◆ **TASK ITEM**
Please retype the entries below word for word, passing over every picture.

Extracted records
---------------

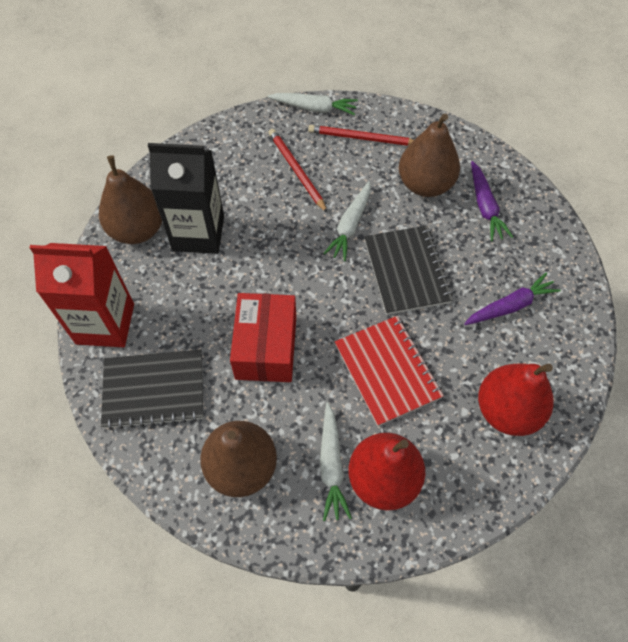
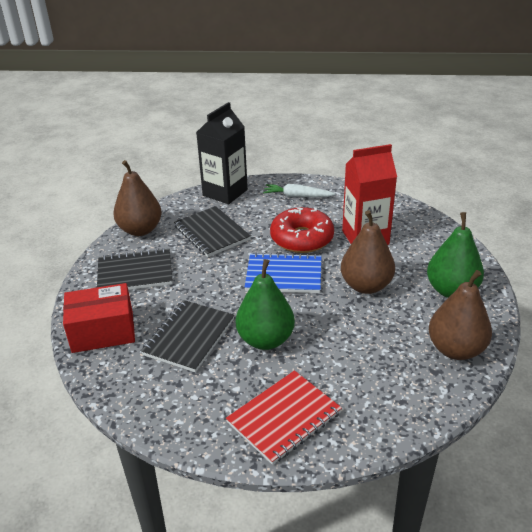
black notebook: 2 -> 3
blue notebook: 0 -> 1
green pear: 0 -> 2
purple carrot: 2 -> 0
red donut: 0 -> 1
red pear: 2 -> 0
red pencil: 2 -> 0
white carrot: 3 -> 1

---------------

◆ **SOLUTION**
black notebook: 2 -> 3
blue notebook: 0 -> 1
green pear: 0 -> 2
purple carrot: 2 -> 0
red donut: 0 -> 1
red pear: 2 -> 0
red pencil: 2 -> 0
white carrot: 3 -> 1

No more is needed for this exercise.